## EXERCISE:
Where a line in the records holds "scissors", count it once; return only the final number.

——

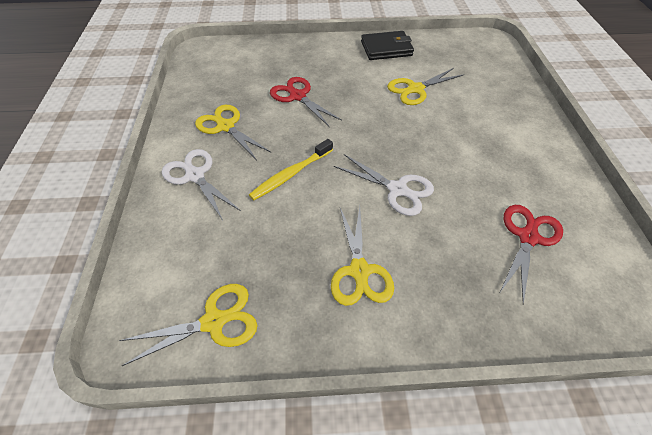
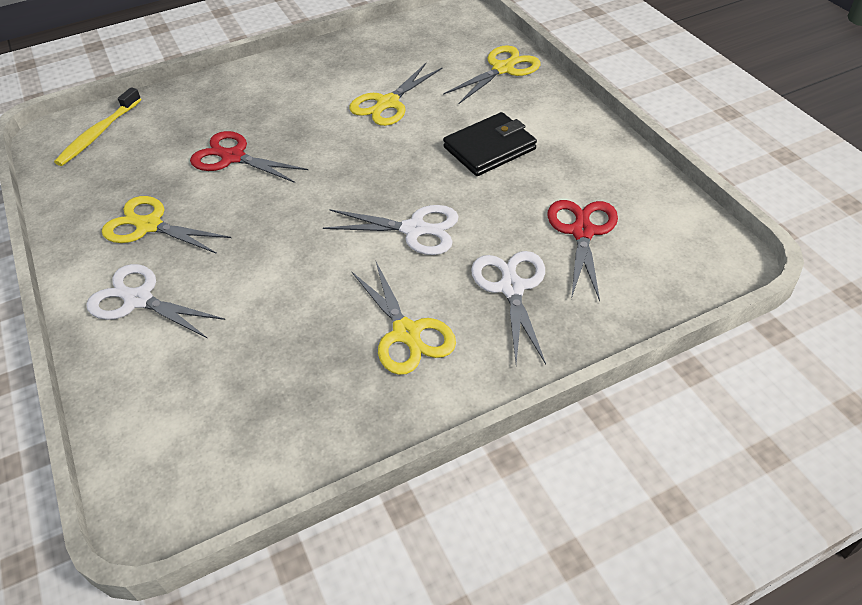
camera: 20 degrees left, 5 degrees down
yellow scissors [119,284,258,366] -> yellow scissors moved to [443,45,540,104]
yellow toothbrush [249,139,333,200] -> yellow toothbrush moved to [54,87,141,166]
black wallet [361,31,414,60] -> black wallet moved to [443,112,537,176]
none -> white scissors [471,251,546,364]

——

## EXERCISE RESPONSE:
2